■ **WORK INSTRUCTIONS**
Everything in the listing below from the line containing "LCD1: LCD0802 -> LCD2004" through the line containing "BARO2 pin SCL: A0 -> TX" must be repeated exactly; the remaining lines are not wanted.

◆ ◆ ◆

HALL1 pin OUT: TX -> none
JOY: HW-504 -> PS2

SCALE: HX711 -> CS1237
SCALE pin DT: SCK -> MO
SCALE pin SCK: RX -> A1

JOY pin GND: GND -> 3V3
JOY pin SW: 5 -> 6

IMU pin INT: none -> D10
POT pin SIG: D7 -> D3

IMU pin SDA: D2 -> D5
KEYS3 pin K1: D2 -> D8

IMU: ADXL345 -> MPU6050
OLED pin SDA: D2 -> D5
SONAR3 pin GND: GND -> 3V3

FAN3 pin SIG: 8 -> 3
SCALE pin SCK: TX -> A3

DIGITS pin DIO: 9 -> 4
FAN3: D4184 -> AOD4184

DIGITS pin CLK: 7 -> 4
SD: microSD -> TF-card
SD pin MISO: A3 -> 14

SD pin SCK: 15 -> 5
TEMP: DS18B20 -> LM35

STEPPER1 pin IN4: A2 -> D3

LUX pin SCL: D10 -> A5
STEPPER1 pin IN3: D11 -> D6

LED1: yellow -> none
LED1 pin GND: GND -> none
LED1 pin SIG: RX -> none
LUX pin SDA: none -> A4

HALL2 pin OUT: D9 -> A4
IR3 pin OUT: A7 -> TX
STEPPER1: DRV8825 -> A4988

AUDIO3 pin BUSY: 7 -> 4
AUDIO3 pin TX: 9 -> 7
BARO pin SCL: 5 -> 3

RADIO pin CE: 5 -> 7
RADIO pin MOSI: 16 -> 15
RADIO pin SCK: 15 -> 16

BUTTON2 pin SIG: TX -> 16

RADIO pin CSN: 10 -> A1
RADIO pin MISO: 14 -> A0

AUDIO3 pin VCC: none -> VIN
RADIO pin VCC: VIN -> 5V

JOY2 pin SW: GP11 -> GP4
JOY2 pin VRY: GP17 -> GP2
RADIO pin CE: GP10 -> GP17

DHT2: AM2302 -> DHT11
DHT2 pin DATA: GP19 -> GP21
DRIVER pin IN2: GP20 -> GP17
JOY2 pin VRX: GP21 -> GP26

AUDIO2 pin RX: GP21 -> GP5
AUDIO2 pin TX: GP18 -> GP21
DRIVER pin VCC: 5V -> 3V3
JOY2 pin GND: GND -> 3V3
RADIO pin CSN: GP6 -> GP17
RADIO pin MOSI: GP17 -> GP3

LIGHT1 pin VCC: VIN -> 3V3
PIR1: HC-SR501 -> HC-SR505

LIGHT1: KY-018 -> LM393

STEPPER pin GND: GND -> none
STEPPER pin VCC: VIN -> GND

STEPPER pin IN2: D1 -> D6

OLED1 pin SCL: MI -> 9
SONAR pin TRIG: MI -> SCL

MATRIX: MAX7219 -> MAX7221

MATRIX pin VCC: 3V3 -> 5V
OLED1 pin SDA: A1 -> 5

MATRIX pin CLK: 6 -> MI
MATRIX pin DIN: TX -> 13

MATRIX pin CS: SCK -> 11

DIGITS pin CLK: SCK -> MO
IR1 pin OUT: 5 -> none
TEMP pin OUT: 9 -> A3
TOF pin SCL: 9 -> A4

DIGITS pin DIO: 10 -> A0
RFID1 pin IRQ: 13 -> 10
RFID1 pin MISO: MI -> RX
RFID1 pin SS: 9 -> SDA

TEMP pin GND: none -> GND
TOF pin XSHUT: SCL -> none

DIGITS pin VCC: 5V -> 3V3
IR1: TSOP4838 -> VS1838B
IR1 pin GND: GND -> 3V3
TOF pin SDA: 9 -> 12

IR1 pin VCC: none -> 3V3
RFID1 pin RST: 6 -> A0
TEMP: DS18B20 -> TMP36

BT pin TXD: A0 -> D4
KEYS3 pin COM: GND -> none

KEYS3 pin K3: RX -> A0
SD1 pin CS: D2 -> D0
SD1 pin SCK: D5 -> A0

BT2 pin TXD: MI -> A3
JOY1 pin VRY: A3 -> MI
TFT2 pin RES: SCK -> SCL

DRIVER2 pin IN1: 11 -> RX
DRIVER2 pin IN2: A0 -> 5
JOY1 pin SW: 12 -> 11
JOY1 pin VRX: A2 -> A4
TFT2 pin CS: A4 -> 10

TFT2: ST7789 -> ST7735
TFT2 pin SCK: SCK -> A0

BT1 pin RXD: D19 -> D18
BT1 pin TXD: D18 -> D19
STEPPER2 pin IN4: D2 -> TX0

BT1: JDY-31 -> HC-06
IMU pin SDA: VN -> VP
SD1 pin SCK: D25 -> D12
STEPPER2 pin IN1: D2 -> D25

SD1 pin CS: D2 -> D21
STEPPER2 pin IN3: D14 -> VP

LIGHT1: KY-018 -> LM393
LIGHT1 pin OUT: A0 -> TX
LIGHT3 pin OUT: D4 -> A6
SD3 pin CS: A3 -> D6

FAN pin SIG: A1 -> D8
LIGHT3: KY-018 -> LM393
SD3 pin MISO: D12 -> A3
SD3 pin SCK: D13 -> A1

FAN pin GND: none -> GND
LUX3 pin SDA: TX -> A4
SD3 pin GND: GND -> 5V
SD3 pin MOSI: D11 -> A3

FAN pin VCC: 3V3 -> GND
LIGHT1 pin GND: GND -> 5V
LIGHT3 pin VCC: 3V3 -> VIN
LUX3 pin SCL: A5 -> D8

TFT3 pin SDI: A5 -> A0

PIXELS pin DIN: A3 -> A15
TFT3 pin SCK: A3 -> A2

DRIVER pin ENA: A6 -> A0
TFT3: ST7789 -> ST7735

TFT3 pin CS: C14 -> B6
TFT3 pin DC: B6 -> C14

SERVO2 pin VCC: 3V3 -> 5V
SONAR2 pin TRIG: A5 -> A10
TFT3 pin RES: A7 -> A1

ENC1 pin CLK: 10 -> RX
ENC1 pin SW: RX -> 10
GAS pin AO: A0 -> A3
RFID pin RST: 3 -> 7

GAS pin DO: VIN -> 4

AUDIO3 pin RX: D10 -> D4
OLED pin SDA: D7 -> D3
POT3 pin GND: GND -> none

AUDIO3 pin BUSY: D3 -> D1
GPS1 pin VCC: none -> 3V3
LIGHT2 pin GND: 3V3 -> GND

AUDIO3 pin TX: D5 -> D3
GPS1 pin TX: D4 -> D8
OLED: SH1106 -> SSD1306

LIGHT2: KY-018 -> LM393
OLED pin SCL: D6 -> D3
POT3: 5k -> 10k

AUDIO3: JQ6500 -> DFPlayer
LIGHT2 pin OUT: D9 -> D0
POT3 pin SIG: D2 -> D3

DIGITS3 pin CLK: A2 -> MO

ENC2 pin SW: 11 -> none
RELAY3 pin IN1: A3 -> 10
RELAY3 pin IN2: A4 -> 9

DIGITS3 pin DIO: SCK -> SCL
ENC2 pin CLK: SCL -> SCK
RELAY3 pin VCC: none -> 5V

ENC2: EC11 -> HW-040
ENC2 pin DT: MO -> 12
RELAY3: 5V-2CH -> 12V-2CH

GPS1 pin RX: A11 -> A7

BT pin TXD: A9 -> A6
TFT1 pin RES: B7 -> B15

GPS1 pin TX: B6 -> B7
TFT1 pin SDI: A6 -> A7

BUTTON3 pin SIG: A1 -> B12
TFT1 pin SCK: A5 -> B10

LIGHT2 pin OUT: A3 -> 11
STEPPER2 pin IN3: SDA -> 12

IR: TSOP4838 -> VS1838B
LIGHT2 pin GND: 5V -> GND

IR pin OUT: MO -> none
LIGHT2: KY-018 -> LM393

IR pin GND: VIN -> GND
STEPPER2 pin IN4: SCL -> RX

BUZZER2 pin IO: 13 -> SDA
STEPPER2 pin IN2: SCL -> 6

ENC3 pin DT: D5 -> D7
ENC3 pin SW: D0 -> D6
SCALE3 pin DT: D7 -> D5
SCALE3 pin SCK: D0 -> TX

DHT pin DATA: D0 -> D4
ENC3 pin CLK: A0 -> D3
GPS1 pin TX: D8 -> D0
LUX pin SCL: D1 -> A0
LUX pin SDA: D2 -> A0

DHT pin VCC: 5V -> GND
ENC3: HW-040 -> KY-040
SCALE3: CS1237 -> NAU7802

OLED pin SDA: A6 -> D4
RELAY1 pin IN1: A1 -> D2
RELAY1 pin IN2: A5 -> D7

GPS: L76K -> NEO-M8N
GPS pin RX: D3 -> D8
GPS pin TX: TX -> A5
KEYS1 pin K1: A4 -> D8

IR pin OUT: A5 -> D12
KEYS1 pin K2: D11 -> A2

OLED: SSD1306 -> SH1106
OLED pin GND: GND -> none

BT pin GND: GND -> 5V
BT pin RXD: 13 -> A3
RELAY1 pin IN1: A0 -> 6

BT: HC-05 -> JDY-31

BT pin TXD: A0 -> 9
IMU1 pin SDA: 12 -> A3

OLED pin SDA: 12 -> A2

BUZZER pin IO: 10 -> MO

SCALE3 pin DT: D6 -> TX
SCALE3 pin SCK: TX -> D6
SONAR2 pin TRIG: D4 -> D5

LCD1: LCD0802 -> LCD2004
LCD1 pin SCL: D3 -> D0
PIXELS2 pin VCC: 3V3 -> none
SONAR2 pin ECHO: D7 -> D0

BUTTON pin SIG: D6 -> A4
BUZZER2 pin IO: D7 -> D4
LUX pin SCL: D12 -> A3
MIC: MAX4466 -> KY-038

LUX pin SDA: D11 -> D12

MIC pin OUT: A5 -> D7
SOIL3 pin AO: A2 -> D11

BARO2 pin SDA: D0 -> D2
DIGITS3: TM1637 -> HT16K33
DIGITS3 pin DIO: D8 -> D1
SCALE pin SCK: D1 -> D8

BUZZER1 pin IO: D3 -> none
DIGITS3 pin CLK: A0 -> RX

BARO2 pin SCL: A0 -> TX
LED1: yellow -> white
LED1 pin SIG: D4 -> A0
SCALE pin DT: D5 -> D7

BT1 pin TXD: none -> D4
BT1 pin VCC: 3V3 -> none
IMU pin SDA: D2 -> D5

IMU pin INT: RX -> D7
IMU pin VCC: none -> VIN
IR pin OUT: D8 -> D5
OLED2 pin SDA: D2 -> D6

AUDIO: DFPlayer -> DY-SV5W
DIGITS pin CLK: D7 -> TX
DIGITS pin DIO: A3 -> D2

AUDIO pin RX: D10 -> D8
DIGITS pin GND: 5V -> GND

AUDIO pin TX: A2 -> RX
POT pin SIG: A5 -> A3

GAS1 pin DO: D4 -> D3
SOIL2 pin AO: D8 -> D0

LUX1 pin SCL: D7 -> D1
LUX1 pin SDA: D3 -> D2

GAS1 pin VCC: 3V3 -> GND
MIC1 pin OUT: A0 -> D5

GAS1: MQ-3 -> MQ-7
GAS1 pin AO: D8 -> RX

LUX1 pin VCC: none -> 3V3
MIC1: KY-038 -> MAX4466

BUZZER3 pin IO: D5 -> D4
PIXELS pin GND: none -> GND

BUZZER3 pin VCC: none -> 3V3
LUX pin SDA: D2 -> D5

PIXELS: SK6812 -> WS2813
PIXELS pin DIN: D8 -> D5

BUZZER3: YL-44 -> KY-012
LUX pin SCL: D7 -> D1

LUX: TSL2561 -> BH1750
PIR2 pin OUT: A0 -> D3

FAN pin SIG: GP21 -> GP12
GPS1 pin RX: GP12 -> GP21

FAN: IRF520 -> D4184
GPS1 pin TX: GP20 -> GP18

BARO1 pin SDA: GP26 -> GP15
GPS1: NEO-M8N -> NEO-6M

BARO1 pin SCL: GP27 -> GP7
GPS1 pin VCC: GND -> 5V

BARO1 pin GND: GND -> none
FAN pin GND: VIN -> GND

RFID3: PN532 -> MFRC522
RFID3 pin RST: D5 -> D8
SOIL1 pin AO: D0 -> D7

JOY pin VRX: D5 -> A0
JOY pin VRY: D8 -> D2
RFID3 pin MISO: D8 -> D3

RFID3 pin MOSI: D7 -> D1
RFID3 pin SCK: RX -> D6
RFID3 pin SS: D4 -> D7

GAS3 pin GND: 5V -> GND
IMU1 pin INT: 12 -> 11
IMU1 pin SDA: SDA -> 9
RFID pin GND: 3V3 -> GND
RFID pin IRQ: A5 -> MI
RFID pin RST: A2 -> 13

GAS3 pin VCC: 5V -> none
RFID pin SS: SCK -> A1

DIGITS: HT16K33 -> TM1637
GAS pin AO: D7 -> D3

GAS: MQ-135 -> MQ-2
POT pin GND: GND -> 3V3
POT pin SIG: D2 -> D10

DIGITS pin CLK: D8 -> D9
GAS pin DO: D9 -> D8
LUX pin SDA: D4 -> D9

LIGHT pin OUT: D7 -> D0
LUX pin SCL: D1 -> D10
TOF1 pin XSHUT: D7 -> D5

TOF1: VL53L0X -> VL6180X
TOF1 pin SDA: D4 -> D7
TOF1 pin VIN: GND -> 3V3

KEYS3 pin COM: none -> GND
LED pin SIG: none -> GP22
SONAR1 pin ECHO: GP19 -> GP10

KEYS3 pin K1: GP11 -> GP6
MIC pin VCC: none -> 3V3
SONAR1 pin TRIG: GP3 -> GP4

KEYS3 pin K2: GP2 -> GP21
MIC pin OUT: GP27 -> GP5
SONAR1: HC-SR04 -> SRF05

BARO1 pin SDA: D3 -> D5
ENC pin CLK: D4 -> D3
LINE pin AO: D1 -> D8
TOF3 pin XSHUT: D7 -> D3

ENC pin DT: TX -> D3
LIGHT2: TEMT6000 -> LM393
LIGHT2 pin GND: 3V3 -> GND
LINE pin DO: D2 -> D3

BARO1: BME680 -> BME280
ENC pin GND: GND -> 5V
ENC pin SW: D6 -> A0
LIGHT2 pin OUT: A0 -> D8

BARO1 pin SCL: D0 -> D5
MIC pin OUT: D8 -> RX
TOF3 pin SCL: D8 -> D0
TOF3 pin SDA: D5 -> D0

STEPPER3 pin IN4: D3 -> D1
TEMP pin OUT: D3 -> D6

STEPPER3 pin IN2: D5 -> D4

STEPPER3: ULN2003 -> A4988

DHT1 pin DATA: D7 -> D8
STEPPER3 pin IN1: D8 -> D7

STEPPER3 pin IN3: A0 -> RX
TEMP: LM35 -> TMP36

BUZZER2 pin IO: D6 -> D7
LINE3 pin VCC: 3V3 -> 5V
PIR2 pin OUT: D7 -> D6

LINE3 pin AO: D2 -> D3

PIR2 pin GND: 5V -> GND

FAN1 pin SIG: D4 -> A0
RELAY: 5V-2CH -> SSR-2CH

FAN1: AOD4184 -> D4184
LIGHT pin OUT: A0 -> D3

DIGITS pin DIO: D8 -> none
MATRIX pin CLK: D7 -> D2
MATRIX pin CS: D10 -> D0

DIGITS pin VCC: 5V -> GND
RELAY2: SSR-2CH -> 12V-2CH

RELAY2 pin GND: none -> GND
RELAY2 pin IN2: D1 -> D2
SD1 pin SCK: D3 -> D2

◆ ◆ ◆

■ **RESULT OF THE TASK**
LCD1: LCD0802 -> LCD2004
LCD1 pin SCL: D3 -> D0
PIXELS2 pin VCC: 3V3 -> none
SONAR2 pin ECHO: D7 -> D0

BUTTON pin SIG: D6 -> A4
BUZZER2 pin IO: D7 -> D4
LUX pin SCL: D12 -> A3
MIC: MAX4466 -> KY-038

LUX pin SDA: D11 -> D12

MIC pin OUT: A5 -> D7
SOIL3 pin AO: A2 -> D11

BARO2 pin SDA: D0 -> D2
DIGITS3: TM1637 -> HT16K33
DIGITS3 pin DIO: D8 -> D1
SCALE pin SCK: D1 -> D8

BUZZER1 pin IO: D3 -> none
DIGITS3 pin CLK: A0 -> RX

BARO2 pin SCL: A0 -> TX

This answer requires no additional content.